**SUPPLIED DATA:**
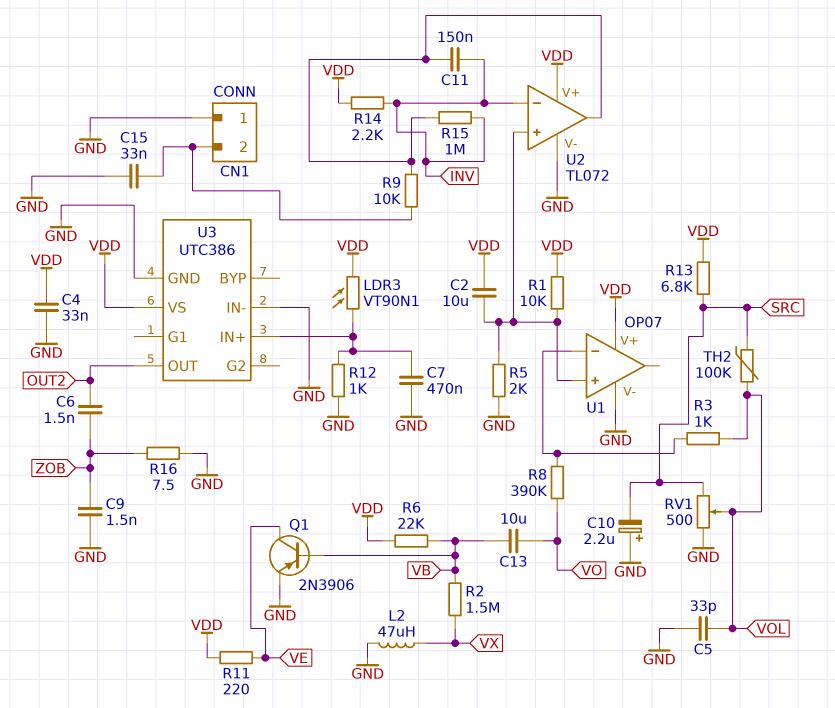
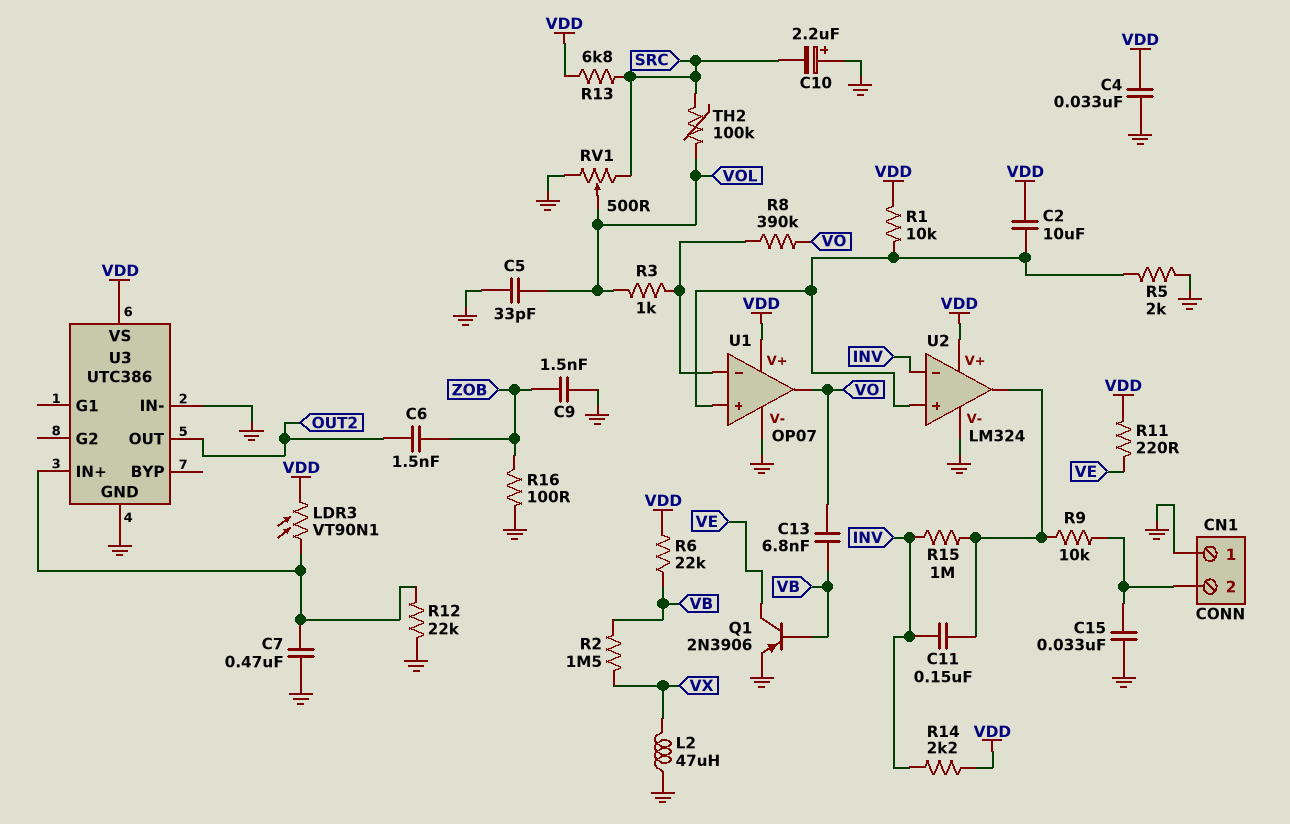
C13: 10uF (VB, VO) -> 6.8nF (VB, VO)
R12: 1k (GND, U3/IN+) -> 22k (GND, U3/IN+)
R16: 7.5 (GND, ZOB) -> 100 (GND, ZOB)
U1 pin out: none -> VO
U2: TL072 -> LM324

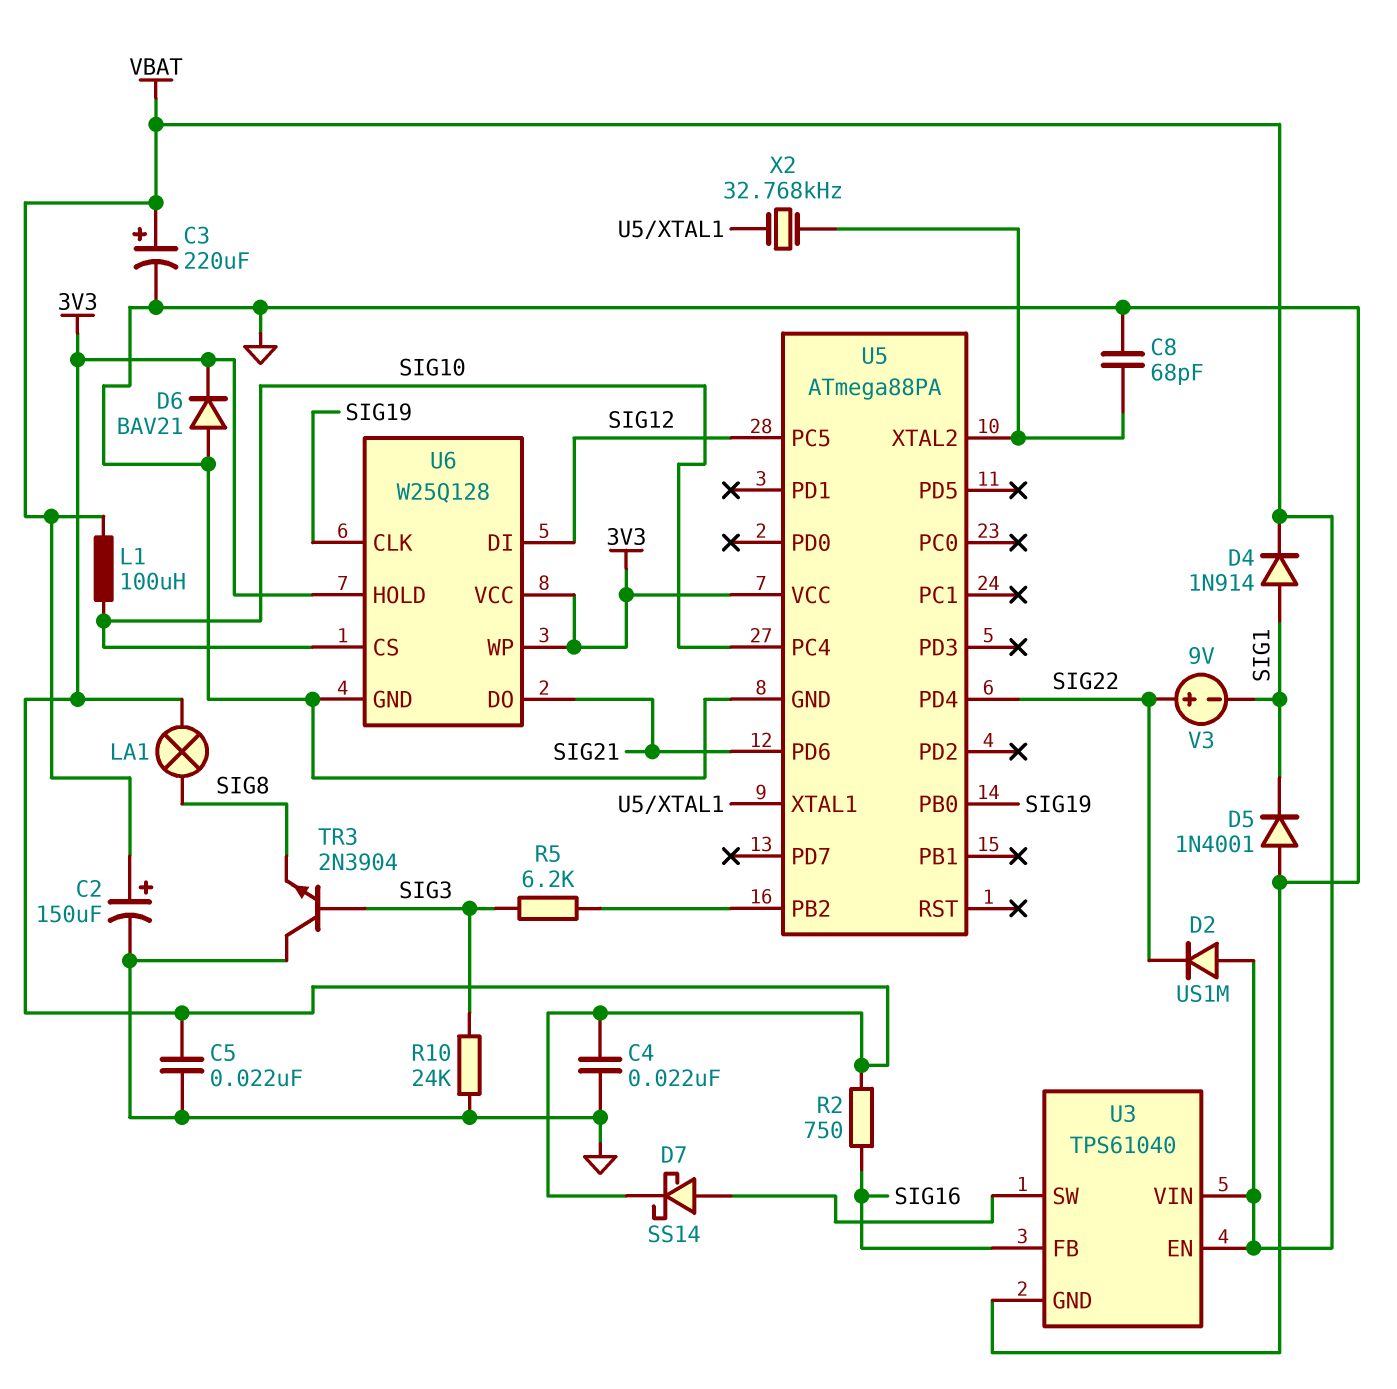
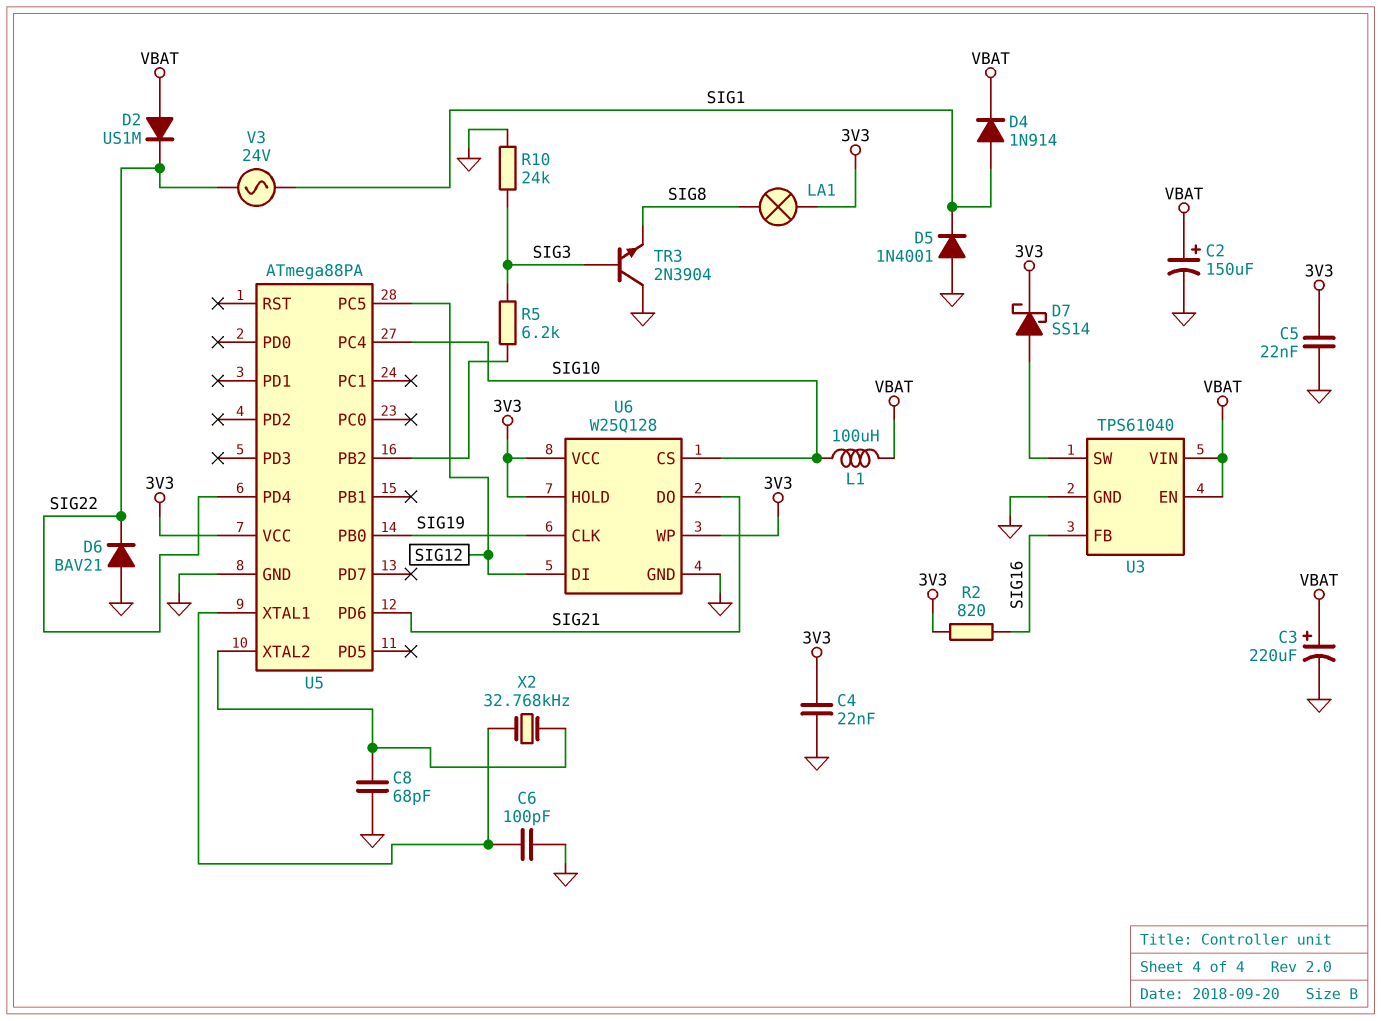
C6: none -> 100pF (GND, U5/XTAL1)
D6: diode BAV21 (A GND, K 3V3) -> diode BAV21 (A GND, K SIG22)
R2: 750 (3V3, SIG16) -> 820 (3V3, SIG16)
V3: 9V (plus SIG22, minus SIG1) -> AC 24V (SIG1, SIG22)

**TASK INSTRUCTIONS:**
From the material above, gather all lines that include the string "none" and copy them.

**WRITTEN ANSWER:**
U1 pin out: none -> VO
C6: none -> 100pF (GND, U5/XTAL1)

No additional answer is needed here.